» Data section:
___
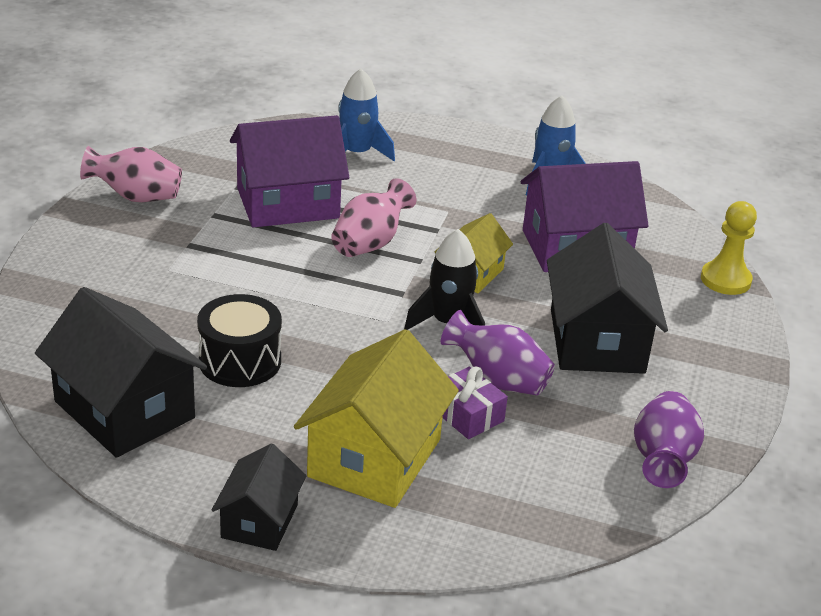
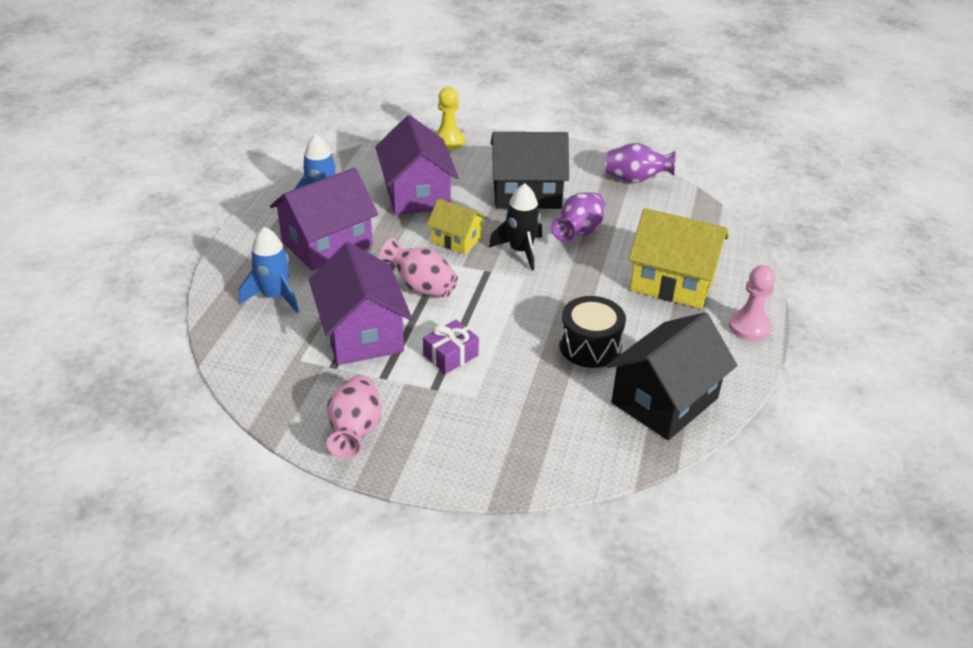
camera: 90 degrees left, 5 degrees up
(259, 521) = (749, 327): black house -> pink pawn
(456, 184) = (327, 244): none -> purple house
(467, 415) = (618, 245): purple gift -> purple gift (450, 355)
___
Restate all of the material word for word. Keep out every picture.

camera: 90 degrees left, 5 degrees up
(259, 521) = (749, 327): black house -> pink pawn
(456, 184) = (327, 244): none -> purple house
(467, 415) = (618, 245): purple gift -> purple gift (450, 355)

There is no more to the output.